ACTIVITY >> Give a faithful, exact copy of all entries, minus the images.

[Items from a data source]
◇ ◇ ◇

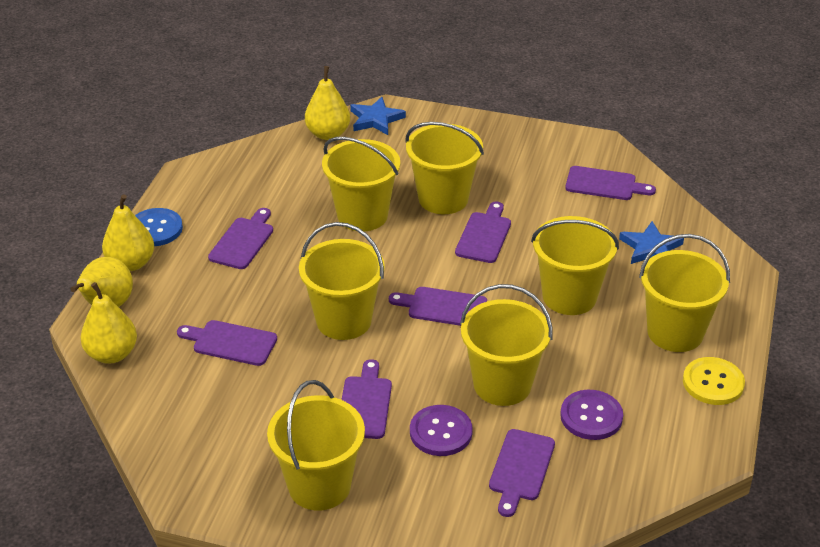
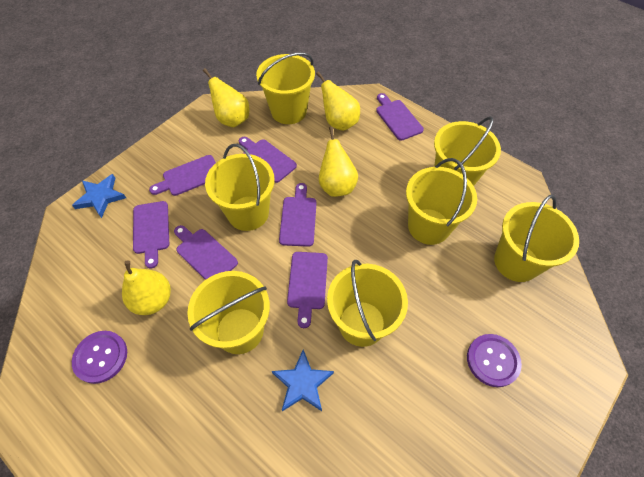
blue button: 1 -> 0
yellow button: 1 -> 0

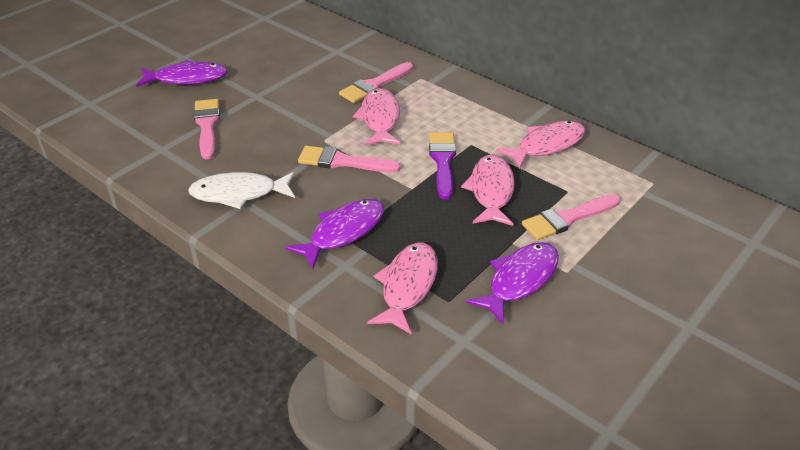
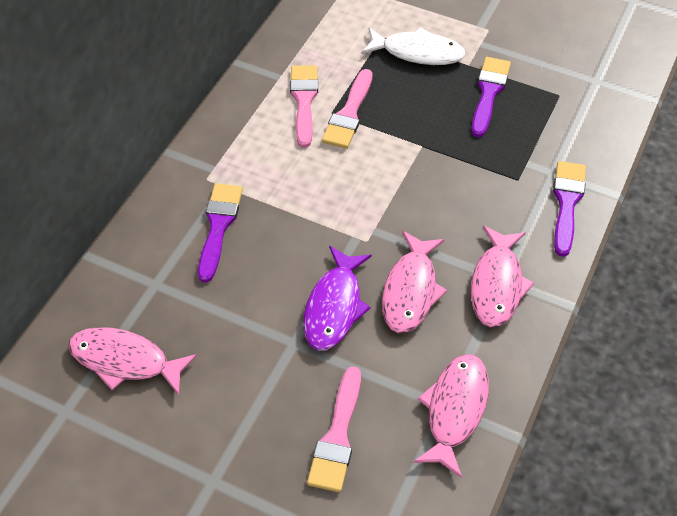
pink brush: 4 -> 3
purple brush: 1 -> 3
purple fish: 3 -> 1

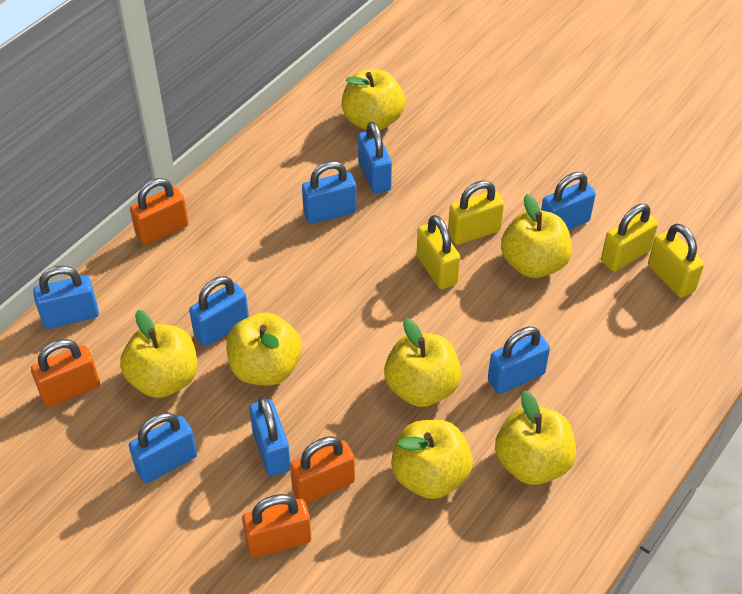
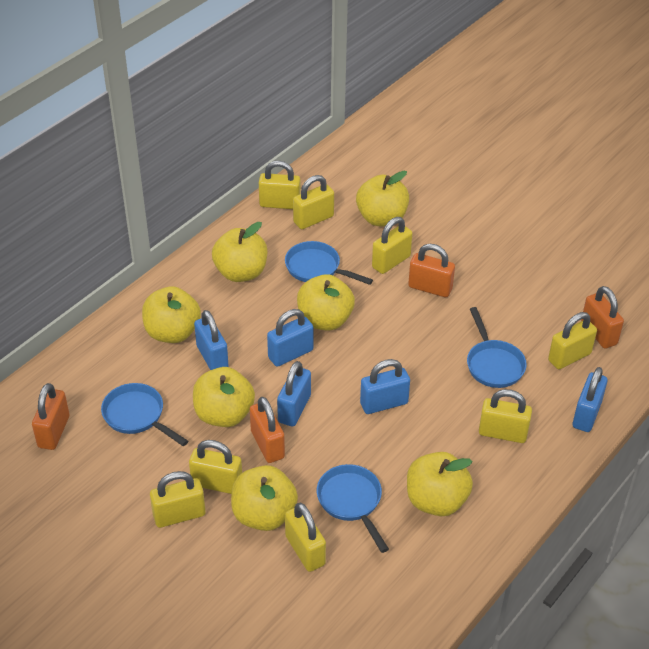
blue padlock: 8 -> 5
blue pan: 0 -> 4
yellow padlock: 4 -> 8

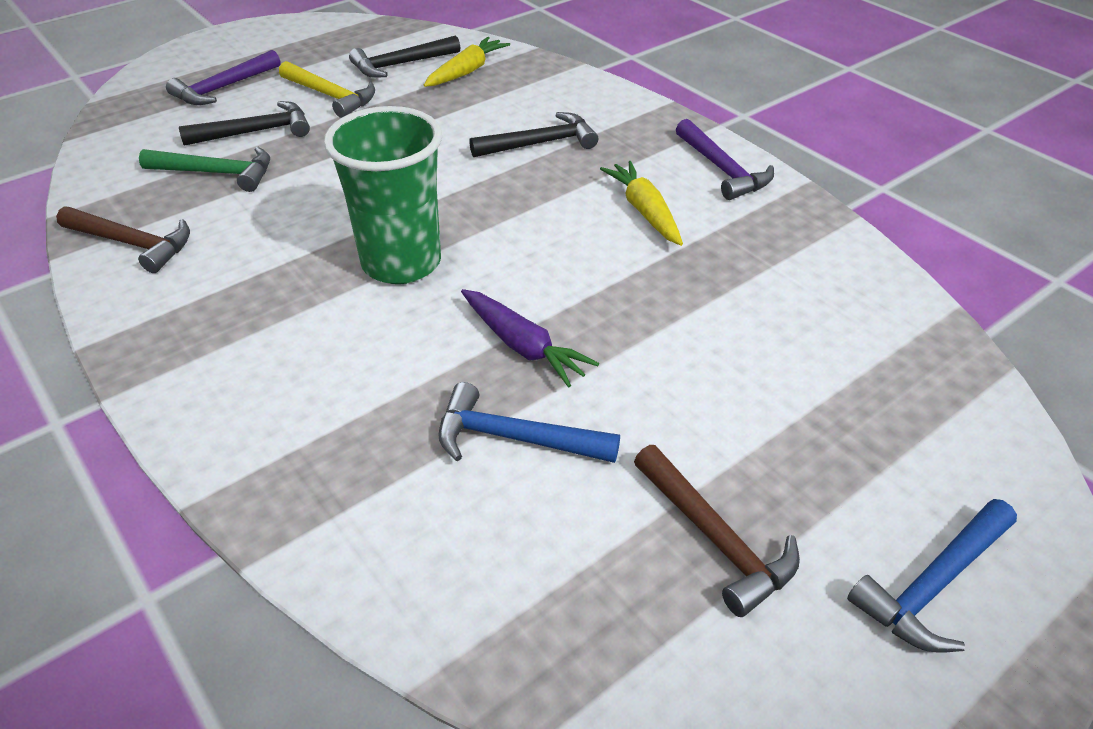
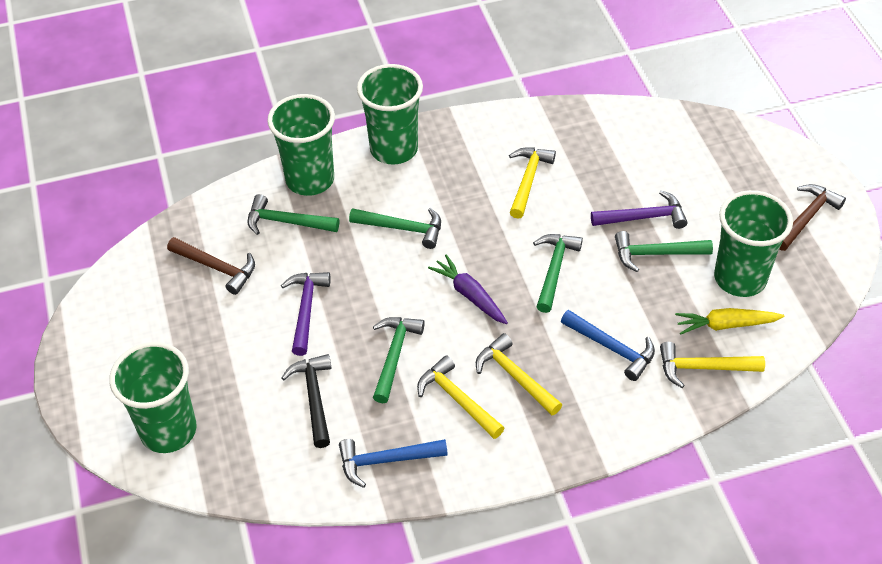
black hammer: 3 -> 1
green cup: 1 -> 4
green hammer: 1 -> 5
yellow carrot: 2 -> 1
yellow hammer: 1 -> 4

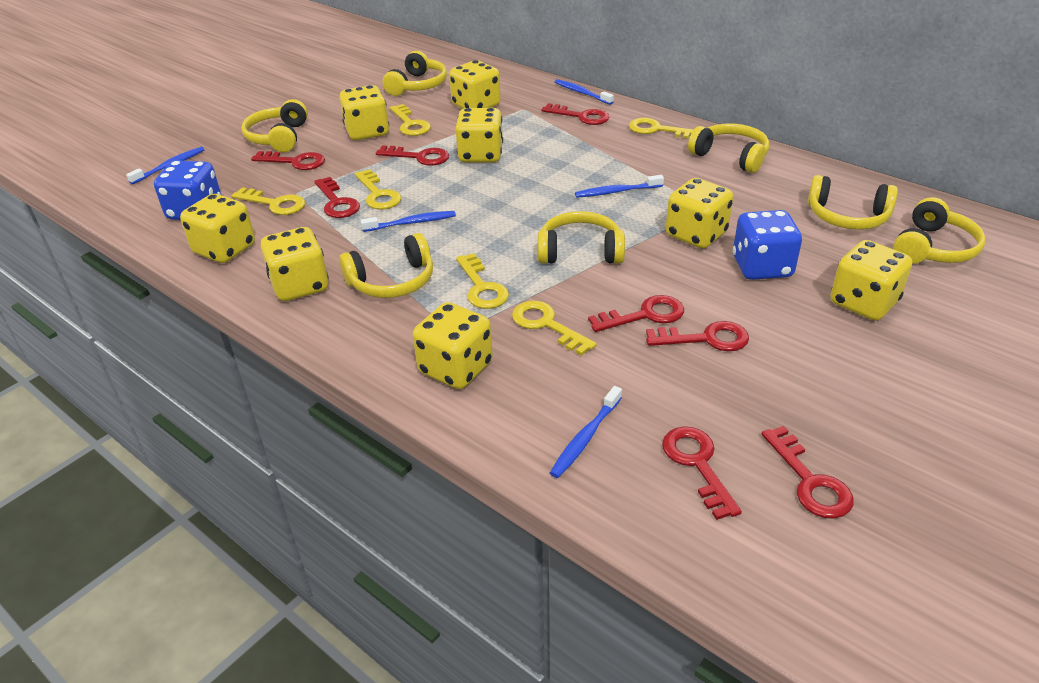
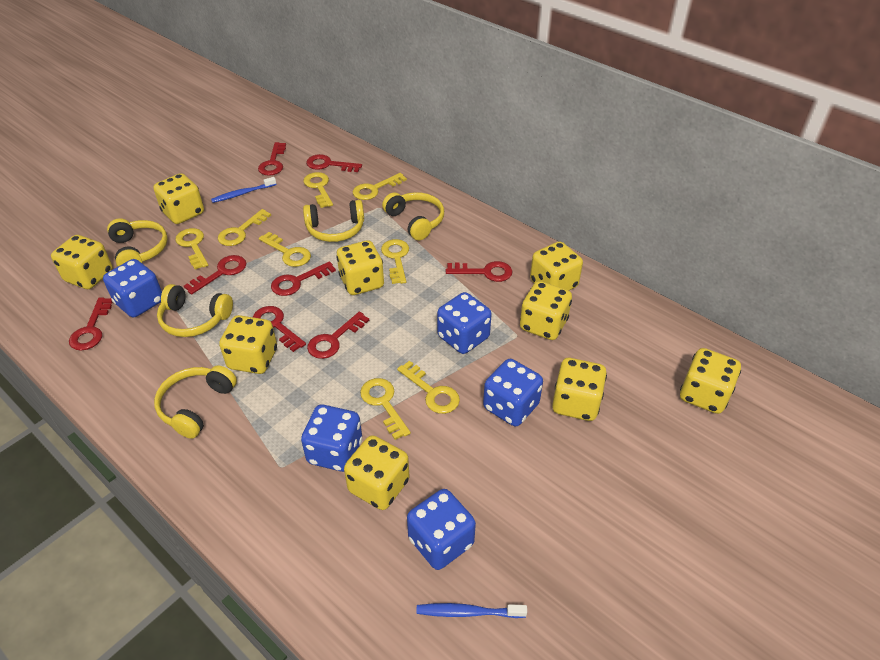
blue dice: 2 -> 5
blue toothbrush: 5 -> 2
yellow dice: 8 -> 9
yellow headphones: 7 -> 5
yellow key: 6 -> 8

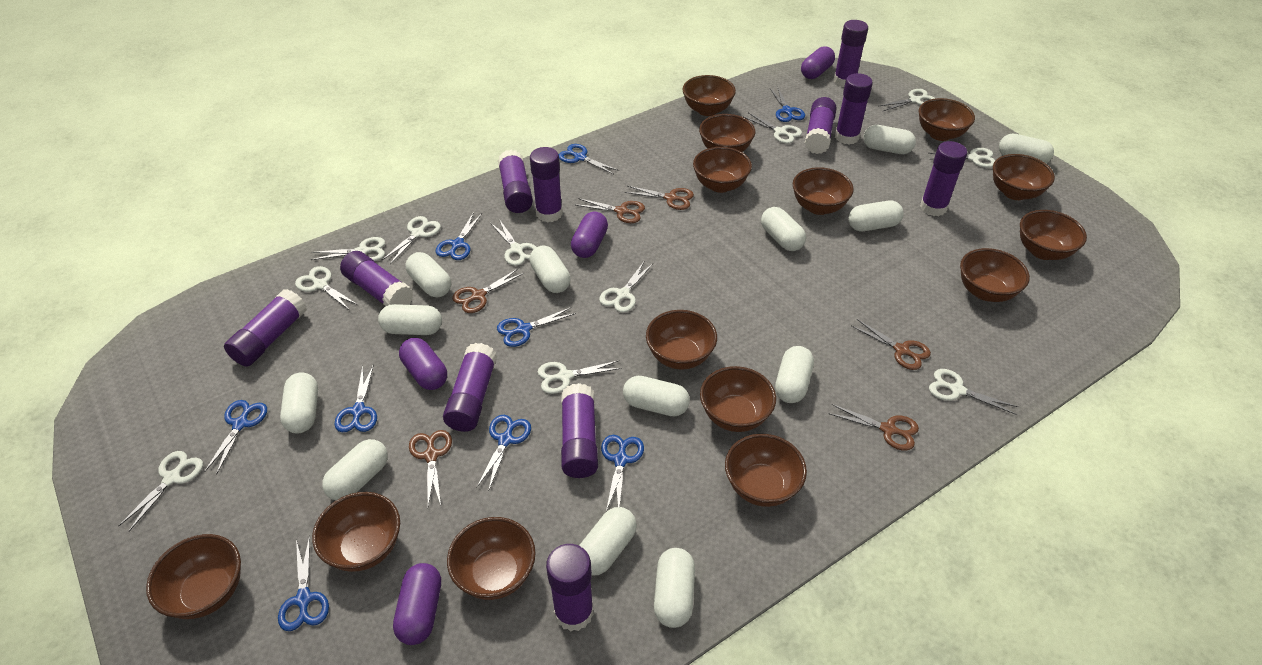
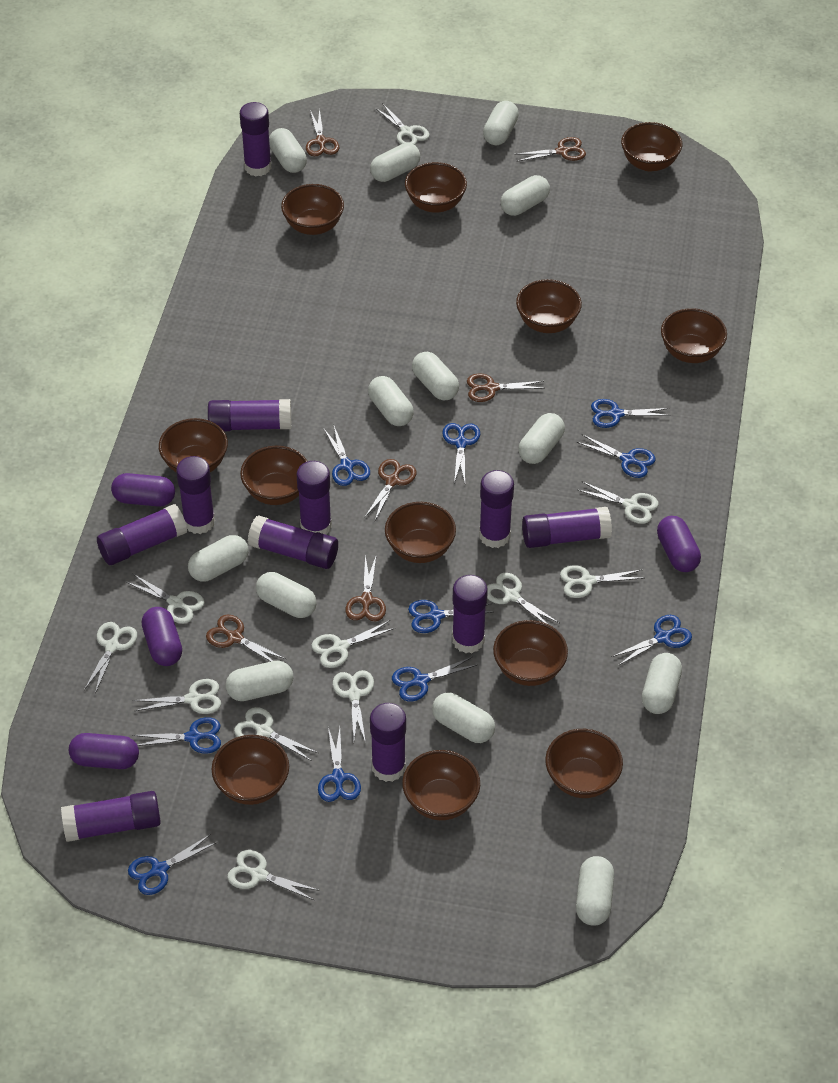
blue scissors: 9 -> 10
brown bowl: 14 -> 12

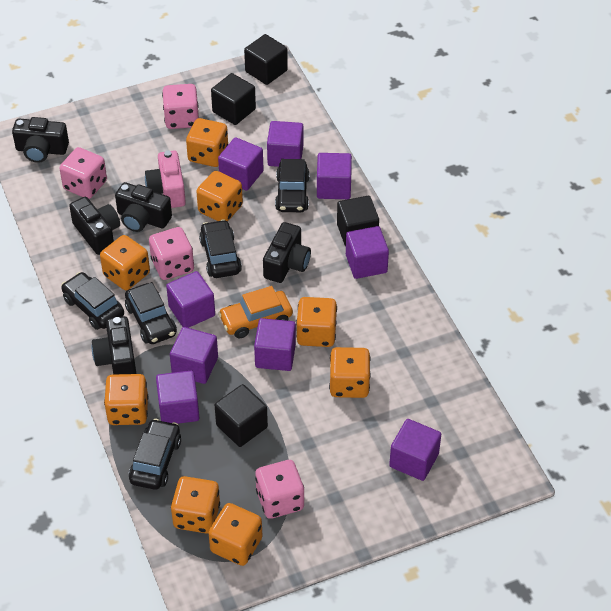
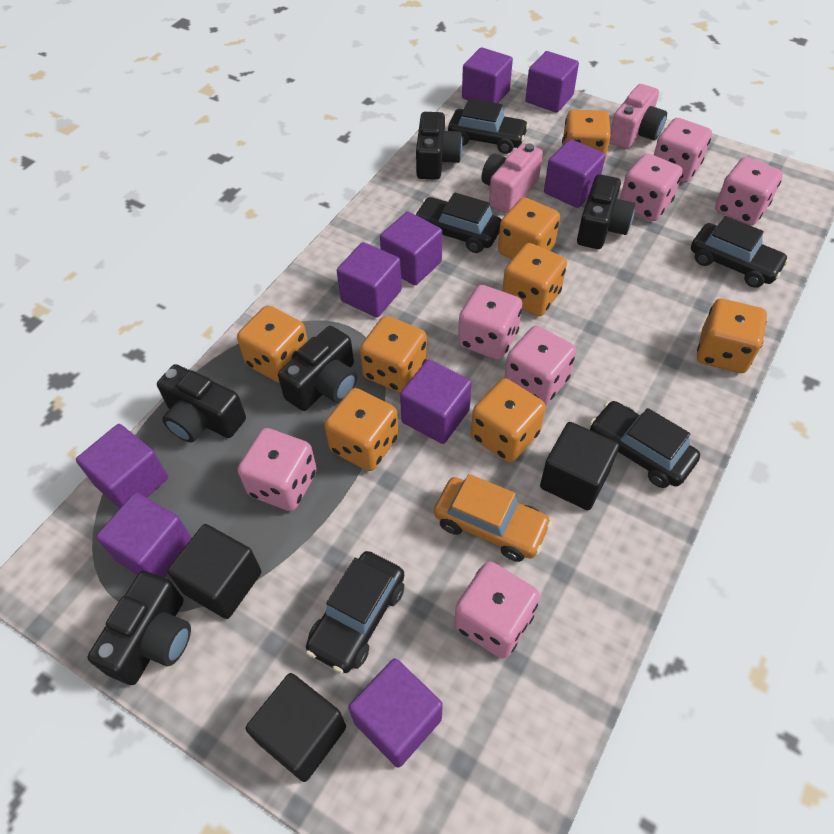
black cube: 4 -> 3
pink camera: 1 -> 2
pink dice: 4 -> 7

◇ ◇ ◇

REPLY TO THE EXERCISE >>
blue button: 1 -> 0
yellow button: 1 -> 0

pink brush: 4 -> 3
purple brush: 1 -> 3
purple fish: 3 -> 1

blue padlock: 8 -> 5
blue pan: 0 -> 4
yellow padlock: 4 -> 8

black hammer: 3 -> 1
green cup: 1 -> 4
green hammer: 1 -> 5
yellow carrot: 2 -> 1
yellow hammer: 1 -> 4

blue dice: 2 -> 5
blue toothbrush: 5 -> 2
yellow dice: 8 -> 9
yellow headphones: 7 -> 5
yellow key: 6 -> 8

blue scissors: 9 -> 10
brown bowl: 14 -> 12

black cube: 4 -> 3
pink camera: 1 -> 2
pink dice: 4 -> 7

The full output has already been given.